▸ **DATA FOR THE TASK**:
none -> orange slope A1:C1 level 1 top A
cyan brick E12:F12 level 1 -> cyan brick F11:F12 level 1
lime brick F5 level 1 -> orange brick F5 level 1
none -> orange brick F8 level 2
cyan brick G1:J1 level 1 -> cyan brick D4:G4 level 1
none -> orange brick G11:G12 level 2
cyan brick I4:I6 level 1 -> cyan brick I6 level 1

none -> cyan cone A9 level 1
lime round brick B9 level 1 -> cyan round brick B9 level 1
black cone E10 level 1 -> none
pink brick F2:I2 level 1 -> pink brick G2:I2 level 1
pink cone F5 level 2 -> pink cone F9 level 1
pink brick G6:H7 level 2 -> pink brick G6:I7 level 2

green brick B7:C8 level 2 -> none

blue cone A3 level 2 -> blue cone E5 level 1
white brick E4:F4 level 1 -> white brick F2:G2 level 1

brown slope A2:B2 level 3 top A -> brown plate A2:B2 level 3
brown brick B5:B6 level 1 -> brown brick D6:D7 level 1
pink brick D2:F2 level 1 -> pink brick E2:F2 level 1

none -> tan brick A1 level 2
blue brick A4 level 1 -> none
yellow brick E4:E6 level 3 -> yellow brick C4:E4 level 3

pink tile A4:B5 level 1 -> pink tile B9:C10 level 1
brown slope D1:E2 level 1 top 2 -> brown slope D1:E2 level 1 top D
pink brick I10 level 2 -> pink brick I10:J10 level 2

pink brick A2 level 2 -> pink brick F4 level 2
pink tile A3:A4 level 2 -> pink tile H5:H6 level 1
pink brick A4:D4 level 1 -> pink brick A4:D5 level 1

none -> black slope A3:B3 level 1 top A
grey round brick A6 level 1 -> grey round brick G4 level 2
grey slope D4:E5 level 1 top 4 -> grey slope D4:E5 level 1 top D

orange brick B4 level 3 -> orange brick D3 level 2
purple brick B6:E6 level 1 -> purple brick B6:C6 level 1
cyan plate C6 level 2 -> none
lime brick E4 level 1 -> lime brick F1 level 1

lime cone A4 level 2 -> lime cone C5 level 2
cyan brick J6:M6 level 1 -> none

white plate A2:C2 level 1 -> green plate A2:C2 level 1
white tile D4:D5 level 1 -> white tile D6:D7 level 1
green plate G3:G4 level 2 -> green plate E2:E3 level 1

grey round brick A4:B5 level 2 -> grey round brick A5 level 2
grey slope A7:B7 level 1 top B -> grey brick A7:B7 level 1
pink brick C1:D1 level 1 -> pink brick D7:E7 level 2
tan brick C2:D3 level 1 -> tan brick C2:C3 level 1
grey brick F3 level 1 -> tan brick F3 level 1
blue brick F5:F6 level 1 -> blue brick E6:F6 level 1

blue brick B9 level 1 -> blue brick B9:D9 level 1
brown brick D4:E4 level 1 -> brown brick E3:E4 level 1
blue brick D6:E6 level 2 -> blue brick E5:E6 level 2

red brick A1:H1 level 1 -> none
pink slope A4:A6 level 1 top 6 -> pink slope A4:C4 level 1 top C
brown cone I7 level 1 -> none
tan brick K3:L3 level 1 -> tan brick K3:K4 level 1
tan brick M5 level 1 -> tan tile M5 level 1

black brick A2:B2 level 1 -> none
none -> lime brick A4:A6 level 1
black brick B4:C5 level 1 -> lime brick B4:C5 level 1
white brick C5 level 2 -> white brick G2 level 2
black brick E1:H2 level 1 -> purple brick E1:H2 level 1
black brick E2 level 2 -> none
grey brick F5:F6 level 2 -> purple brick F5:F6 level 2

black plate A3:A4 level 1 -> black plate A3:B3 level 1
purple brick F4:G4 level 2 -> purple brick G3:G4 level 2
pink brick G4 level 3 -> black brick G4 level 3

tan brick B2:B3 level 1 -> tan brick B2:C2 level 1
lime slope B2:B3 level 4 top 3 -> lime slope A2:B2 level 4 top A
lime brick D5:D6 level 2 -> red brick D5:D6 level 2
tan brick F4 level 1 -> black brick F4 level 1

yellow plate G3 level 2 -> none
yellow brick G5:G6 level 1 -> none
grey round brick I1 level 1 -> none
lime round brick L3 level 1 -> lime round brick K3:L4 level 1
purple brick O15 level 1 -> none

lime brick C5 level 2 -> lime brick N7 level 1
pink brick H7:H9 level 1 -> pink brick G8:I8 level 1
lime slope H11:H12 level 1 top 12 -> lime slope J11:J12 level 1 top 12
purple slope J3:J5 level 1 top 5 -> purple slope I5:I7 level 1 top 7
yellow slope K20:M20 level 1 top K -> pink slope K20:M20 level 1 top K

▸ **EXERCISE BRIEF**:
Since only part of the listing is wanted, copy exactly the lines from the one holding "none -> lime brick A4:A6 level 1" to the one holding "purple brick O15 level 1 -> none", both included.

▸ **ANSWER SPACE**:
none -> lime brick A4:A6 level 1
black brick B4:C5 level 1 -> lime brick B4:C5 level 1
white brick C5 level 2 -> white brick G2 level 2
black brick E1:H2 level 1 -> purple brick E1:H2 level 1
black brick E2 level 2 -> none
grey brick F5:F6 level 2 -> purple brick F5:F6 level 2

black plate A3:A4 level 1 -> black plate A3:B3 level 1
purple brick F4:G4 level 2 -> purple brick G3:G4 level 2
pink brick G4 level 3 -> black brick G4 level 3

tan brick B2:B3 level 1 -> tan brick B2:C2 level 1
lime slope B2:B3 level 4 top 3 -> lime slope A2:B2 level 4 top A
lime brick D5:D6 level 2 -> red brick D5:D6 level 2
tan brick F4 level 1 -> black brick F4 level 1

yellow plate G3 level 2 -> none
yellow brick G5:G6 level 1 -> none
grey round brick I1 level 1 -> none
lime round brick L3 level 1 -> lime round brick K3:L4 level 1
purple brick O15 level 1 -> none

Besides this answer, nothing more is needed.